■ **ASSIGNMENT**
Copy out all lines of the listing below that hold "boat".

● ● ● ● ●

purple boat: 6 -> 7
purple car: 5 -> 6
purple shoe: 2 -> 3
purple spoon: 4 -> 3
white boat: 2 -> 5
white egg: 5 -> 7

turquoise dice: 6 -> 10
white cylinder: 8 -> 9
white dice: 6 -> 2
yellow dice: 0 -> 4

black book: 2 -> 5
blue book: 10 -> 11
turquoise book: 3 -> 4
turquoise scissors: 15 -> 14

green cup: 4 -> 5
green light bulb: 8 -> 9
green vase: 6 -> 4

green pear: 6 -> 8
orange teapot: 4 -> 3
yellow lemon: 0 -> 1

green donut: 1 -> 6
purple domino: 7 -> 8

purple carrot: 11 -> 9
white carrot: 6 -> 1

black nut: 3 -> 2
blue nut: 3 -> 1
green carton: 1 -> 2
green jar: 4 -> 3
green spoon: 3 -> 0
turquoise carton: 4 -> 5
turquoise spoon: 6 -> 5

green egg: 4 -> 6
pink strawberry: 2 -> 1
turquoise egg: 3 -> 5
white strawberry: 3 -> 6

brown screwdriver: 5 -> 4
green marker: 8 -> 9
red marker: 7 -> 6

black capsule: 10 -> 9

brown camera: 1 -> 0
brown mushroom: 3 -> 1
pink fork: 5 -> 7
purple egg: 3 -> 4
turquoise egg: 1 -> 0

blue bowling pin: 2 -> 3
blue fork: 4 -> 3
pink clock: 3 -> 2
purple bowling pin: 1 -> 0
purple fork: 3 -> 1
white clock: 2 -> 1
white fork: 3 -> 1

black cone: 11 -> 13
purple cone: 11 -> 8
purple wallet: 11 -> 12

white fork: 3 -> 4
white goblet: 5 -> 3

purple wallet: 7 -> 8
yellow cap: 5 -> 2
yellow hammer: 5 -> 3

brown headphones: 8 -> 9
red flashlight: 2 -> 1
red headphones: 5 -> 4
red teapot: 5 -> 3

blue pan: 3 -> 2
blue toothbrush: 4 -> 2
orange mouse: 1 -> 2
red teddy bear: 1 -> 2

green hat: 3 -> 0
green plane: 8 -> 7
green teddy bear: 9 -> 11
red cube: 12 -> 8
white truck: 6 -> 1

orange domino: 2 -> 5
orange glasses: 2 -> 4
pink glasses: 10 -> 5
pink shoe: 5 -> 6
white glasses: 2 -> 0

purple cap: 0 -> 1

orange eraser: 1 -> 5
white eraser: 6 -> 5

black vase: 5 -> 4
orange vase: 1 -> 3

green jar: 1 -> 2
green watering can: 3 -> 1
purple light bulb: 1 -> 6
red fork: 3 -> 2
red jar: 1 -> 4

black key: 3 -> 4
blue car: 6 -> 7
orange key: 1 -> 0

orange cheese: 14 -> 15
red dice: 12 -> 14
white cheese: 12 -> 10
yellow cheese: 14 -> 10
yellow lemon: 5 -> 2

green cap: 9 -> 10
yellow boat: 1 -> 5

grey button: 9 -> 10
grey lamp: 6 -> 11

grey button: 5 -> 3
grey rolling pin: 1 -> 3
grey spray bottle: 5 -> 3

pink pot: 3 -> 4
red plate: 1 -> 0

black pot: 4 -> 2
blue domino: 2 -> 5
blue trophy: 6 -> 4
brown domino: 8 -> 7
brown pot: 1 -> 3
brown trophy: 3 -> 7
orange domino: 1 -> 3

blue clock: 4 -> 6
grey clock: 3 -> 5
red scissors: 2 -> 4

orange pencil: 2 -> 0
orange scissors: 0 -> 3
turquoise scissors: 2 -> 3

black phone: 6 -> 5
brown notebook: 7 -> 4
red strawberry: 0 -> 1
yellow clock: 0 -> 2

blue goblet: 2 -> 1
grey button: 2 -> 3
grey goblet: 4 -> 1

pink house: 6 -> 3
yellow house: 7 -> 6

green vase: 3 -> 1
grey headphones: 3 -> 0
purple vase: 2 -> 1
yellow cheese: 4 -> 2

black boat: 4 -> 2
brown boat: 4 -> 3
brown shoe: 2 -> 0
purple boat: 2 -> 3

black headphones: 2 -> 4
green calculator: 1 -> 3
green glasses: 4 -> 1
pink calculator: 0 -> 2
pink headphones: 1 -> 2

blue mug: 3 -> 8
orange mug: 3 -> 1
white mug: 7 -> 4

● ● ● ● ●

■ **REPLY**
purple boat: 6 -> 7
white boat: 2 -> 5
yellow boat: 1 -> 5
black boat: 4 -> 2
brown boat: 4 -> 3
purple boat: 2 -> 3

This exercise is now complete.